## Requirement
All of the data must be output without alteration.

## Extracted records
####################
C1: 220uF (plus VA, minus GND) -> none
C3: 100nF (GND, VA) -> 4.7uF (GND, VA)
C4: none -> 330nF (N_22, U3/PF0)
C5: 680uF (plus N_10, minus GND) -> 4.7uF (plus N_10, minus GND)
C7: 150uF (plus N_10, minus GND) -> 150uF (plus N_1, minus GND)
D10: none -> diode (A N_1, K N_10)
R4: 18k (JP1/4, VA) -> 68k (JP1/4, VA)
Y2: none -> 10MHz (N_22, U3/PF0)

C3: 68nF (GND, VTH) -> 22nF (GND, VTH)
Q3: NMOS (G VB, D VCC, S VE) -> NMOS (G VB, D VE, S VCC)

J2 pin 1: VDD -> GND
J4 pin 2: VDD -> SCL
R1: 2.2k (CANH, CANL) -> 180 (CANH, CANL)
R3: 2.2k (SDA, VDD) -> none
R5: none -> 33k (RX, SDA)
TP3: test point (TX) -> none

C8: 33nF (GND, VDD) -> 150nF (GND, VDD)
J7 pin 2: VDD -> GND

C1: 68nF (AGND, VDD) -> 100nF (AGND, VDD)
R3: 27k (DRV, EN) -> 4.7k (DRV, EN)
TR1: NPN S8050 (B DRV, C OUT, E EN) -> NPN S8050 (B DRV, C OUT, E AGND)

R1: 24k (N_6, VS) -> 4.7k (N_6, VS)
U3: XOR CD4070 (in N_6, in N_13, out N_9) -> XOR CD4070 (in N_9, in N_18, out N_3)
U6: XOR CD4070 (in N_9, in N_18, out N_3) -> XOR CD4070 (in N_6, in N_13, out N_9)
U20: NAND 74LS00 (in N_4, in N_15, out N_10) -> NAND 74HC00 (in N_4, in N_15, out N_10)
####################
## Task answer
C1: 220uF (plus VA, minus GND) -> none
C3: 100nF (GND, VA) -> 4.7uF (GND, VA)
C4: none -> 330nF (N_22, U3/PF0)
C5: 680uF (plus N_10, minus GND) -> 4.7uF (plus N_10, minus GND)
C7: 150uF (plus N_10, minus GND) -> 150uF (plus N_1, minus GND)
D10: none -> diode (A N_1, K N_10)
R4: 18k (JP1/4, VA) -> 68k (JP1/4, VA)
Y2: none -> 10MHz (N_22, U3/PF0)

C3: 68nF (GND, VTH) -> 22nF (GND, VTH)
Q3: NMOS (G VB, D VCC, S VE) -> NMOS (G VB, D VE, S VCC)

J2 pin 1: VDD -> GND
J4 pin 2: VDD -> SCL
R1: 2.2k (CANH, CANL) -> 180 (CANH, CANL)
R3: 2.2k (SDA, VDD) -> none
R5: none -> 33k (RX, SDA)
TP3: test point (TX) -> none

C8: 33nF (GND, VDD) -> 150nF (GND, VDD)
J7 pin 2: VDD -> GND

C1: 68nF (AGND, VDD) -> 100nF (AGND, VDD)
R3: 27k (DRV, EN) -> 4.7k (DRV, EN)
TR1: NPN S8050 (B DRV, C OUT, E EN) -> NPN S8050 (B DRV, C OUT, E AGND)

R1: 24k (N_6, VS) -> 4.7k (N_6, VS)
U3: XOR CD4070 (in N_6, in N_13, out N_9) -> XOR CD4070 (in N_9, in N_18, out N_3)
U6: XOR CD4070 (in N_9, in N_18, out N_3) -> XOR CD4070 (in N_6, in N_13, out N_9)
U20: NAND 74LS00 (in N_4, in N_15, out N_10) -> NAND 74HC00 (in N_4, in N_15, out N_10)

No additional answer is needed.